## Your objective
Turn each of the records below into a numbered list, one line per item, leaving out any blank lines.

BEGIN

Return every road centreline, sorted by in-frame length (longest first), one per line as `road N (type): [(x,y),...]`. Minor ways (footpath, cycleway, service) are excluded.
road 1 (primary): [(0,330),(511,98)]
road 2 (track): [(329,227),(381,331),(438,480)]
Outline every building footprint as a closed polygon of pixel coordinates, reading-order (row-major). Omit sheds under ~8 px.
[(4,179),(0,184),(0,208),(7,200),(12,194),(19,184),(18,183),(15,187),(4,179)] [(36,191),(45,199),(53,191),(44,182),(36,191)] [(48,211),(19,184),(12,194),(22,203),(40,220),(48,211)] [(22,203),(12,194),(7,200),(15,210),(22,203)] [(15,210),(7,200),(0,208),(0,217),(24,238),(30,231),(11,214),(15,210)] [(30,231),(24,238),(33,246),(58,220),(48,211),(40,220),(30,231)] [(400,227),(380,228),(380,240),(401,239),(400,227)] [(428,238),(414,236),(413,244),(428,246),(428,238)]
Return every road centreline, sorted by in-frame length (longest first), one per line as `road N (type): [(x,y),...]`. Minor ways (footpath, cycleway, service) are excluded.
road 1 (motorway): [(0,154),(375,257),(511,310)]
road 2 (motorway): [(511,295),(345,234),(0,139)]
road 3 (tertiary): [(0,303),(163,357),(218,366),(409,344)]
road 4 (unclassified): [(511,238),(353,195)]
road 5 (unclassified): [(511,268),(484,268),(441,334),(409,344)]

END

## Result of the exercise
1. Return every road centreline, sorted by in-frame length (longest first), one per line as `road N (type): [(x,y),...]`. Minor ways (footpath, cycleway, service) are excluded.
2. road 1 (primary): [(0,330),(511,98)]
3. road 2 (track): [(329,227),(381,331),(438,480)]
4. Outline every building footprint as a closed polygon of pixel coordinates, reading-order (row-major). Omit sheds under ~8 px.
5. [(4,179),(0,184),(0,208),(7,200),(12,194),(19,184),(18,183),(15,187),(4,179)] [(36,191),(45,199),(53,191),(44,182),(36,191)] [(48,211),(19,184),(12,194),(22,203),(40,220),(48,211)] [(22,203),(12,194),(7,200),(15,210),(22,203)] [(15,210),(7,200),(0,208),(0,217),(24,238),(30,231),(11,214),(15,210)] [(30,231),(24,238),(33,246),(58,220),(48,211),(40,220),(30,231)] [(400,227),(380,228),(380,240),(401,239),(400,227)] [(428,238),(414,236),(413,244),(428,246),(428,238)]
6. Return every road centreline, sorted by in-frame length (longest first), one per line as `road N (type): [(x,y),...]`. Minor ways (footpath, cycleway, service) are excluded.
7. road 1 (motorway): [(0,154),(375,257),(511,310)]
8. road 2 (motorway): [(511,295),(345,234),(0,139)]
9. road 3 (tertiary): [(0,303),(163,357),(218,366),(409,344)]
10. road 4 (unclassified): [(511,238),(353,195)]
11. road 5 (unclassified): [(511,268),(484,268),(441,334),(409,344)]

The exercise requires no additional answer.